### De opgave
Haal uit de onderstaande gegevens de regels vanaf de regel met "21: (1002, 867)" tot en met de regel met "36: (1079, 357)" en geef ze ongewijzigd weer.

### Te verwerken gegevens
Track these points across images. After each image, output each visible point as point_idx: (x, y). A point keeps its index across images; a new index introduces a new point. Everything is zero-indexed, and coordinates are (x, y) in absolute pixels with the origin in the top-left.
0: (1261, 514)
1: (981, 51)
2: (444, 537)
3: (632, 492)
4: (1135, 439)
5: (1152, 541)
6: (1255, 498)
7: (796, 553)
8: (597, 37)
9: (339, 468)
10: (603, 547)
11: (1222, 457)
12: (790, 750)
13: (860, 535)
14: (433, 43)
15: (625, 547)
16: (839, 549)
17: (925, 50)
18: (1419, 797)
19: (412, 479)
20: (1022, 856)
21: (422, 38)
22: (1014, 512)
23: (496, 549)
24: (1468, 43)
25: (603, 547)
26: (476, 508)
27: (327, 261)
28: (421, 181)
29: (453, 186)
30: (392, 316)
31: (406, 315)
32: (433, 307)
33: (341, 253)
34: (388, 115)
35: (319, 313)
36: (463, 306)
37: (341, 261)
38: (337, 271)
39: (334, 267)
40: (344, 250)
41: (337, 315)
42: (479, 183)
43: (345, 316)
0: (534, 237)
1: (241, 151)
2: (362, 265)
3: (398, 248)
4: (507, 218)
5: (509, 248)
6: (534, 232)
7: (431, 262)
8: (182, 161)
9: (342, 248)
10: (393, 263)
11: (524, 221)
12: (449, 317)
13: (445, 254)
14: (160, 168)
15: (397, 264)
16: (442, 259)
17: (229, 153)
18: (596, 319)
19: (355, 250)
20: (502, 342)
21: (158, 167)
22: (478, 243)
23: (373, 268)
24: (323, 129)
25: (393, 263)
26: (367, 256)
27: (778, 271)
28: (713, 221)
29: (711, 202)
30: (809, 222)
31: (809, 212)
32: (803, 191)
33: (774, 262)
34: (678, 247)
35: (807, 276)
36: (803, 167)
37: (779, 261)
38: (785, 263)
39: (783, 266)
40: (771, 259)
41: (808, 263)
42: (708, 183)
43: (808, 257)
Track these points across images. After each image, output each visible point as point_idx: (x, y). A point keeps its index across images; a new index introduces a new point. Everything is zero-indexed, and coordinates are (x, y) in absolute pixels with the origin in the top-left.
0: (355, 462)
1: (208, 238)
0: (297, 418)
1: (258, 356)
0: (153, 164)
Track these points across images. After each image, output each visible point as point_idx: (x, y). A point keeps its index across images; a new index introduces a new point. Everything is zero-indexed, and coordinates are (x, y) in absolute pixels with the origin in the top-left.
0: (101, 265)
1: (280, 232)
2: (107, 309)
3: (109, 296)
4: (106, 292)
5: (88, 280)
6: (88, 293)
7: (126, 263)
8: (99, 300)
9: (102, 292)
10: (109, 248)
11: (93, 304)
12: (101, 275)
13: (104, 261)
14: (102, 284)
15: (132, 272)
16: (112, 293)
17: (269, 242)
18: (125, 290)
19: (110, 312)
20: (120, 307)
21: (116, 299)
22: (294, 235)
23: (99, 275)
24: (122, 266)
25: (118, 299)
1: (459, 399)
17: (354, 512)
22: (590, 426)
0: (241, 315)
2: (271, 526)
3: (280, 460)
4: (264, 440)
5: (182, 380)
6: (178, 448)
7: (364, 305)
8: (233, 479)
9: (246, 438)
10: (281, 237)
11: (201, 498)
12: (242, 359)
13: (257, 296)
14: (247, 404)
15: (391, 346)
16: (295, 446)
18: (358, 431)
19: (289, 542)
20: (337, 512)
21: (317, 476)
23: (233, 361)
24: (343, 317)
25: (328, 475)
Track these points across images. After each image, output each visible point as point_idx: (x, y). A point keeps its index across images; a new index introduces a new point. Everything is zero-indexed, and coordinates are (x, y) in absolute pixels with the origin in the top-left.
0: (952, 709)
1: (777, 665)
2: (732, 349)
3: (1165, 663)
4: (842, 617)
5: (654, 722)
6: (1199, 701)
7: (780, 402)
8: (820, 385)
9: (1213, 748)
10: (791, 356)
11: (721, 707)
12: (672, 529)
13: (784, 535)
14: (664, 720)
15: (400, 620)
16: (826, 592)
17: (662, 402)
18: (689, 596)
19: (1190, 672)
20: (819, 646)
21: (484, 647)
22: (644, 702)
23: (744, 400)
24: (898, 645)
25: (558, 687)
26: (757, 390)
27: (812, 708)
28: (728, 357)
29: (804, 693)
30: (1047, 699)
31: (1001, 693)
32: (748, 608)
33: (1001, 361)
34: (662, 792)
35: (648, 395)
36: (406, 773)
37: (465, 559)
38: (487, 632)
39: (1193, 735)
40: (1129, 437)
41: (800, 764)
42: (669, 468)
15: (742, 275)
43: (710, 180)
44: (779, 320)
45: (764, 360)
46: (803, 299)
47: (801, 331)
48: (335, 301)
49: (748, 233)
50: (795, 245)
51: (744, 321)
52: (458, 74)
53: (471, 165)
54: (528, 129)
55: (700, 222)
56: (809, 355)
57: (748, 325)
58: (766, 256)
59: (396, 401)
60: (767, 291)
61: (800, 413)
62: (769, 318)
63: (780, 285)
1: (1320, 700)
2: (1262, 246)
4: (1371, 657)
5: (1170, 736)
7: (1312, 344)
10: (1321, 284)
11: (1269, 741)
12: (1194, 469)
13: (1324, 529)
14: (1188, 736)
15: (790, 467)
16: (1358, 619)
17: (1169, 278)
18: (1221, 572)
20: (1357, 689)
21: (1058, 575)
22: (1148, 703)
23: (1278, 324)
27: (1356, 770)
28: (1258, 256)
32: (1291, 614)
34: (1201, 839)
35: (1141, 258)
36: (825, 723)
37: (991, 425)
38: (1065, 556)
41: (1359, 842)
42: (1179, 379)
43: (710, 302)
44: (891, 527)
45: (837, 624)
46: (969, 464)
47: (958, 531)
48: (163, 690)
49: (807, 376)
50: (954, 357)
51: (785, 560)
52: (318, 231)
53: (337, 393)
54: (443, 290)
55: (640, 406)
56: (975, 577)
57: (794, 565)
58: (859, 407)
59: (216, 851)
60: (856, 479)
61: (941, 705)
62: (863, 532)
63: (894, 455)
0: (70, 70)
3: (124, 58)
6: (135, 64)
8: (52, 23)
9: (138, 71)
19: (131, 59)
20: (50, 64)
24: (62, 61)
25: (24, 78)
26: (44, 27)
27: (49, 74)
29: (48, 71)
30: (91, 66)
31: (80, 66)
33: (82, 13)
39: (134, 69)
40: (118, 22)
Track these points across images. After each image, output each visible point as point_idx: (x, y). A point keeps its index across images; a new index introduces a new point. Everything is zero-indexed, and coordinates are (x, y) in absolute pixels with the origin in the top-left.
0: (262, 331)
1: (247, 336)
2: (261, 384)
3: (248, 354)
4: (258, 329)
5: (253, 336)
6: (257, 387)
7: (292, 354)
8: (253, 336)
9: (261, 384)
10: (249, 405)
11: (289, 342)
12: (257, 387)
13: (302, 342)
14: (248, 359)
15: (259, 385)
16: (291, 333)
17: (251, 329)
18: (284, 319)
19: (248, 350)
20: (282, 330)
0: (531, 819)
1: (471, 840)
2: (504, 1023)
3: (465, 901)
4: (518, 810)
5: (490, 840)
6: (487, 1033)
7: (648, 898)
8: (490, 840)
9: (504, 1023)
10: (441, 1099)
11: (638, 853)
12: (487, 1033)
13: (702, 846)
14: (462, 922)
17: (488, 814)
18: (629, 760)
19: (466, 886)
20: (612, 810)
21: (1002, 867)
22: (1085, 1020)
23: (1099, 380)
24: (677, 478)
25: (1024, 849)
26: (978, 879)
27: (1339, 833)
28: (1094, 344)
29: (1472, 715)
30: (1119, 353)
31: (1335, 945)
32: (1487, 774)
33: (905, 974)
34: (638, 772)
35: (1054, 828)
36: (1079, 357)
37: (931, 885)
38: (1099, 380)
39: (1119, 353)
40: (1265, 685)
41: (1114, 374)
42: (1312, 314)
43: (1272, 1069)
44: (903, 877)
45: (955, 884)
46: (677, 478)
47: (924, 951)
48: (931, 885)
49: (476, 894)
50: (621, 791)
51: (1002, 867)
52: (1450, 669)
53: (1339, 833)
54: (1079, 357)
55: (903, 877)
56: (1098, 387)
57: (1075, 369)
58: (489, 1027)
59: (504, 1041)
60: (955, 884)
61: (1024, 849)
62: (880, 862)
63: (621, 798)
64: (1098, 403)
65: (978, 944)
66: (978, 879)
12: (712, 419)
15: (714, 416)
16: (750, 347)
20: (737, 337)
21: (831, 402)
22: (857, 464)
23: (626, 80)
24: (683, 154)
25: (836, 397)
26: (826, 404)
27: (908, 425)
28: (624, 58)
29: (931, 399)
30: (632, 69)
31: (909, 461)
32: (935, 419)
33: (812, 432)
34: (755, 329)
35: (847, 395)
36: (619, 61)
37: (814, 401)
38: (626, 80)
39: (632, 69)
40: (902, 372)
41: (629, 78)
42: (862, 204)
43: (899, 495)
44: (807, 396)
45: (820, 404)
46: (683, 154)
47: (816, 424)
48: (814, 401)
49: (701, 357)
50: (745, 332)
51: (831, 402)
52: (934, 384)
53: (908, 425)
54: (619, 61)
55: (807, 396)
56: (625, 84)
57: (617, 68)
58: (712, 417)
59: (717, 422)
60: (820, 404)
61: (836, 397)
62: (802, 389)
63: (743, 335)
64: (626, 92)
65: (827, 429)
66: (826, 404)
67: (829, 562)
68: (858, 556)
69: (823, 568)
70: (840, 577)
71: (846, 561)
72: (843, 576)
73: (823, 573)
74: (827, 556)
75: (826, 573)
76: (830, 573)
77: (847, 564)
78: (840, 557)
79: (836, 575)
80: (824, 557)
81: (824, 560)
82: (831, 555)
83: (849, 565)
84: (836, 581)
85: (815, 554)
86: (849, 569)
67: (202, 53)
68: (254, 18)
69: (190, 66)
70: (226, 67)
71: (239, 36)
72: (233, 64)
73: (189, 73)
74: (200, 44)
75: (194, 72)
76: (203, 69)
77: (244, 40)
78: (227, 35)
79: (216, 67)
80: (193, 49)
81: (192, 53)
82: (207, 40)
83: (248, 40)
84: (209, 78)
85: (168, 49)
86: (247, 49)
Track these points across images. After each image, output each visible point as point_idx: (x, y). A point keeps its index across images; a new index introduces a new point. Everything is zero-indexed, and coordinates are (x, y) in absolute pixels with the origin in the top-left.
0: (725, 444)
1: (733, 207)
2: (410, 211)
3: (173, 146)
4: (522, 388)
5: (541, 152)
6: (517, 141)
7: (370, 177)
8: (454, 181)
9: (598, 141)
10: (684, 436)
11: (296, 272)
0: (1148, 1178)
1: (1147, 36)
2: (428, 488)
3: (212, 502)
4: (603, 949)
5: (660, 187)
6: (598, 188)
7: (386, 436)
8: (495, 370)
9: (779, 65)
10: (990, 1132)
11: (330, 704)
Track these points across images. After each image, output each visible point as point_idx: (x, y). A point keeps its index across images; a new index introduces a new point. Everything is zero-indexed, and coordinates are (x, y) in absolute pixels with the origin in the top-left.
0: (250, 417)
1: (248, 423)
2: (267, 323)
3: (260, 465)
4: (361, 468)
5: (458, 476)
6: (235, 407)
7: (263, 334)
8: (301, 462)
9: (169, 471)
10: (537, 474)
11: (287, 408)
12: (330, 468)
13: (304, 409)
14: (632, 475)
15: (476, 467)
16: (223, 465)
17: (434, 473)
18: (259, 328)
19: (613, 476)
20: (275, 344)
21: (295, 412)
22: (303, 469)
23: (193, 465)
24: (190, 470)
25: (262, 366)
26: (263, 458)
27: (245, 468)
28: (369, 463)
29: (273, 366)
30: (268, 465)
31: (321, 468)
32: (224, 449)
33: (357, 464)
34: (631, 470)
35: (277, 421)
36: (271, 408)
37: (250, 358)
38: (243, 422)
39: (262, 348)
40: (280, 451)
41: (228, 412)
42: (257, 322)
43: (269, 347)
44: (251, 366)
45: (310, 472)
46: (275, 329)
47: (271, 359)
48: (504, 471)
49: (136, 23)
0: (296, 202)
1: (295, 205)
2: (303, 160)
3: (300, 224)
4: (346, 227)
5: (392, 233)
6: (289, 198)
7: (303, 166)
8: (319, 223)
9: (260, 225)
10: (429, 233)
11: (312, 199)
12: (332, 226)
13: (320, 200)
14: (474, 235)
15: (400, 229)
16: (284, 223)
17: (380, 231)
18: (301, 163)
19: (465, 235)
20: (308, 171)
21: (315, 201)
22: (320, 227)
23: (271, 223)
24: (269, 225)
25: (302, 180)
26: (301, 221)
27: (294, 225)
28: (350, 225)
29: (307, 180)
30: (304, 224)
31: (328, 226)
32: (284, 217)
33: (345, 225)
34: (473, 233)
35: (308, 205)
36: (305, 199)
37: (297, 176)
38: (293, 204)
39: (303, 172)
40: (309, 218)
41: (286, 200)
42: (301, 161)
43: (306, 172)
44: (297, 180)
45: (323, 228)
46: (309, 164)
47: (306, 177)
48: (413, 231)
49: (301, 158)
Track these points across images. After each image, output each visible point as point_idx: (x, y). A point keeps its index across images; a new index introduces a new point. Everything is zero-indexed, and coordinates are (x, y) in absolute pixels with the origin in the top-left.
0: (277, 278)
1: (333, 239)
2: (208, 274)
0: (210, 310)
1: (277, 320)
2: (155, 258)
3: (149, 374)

### Volledige uitwerking
21: (1002, 867)
22: (1085, 1020)
23: (1099, 380)
24: (677, 478)
25: (1024, 849)
26: (978, 879)
27: (1339, 833)
28: (1094, 344)
29: (1472, 715)
30: (1119, 353)
31: (1335, 945)
32: (1487, 774)
33: (905, 974)
34: (638, 772)
35: (1054, 828)
36: (1079, 357)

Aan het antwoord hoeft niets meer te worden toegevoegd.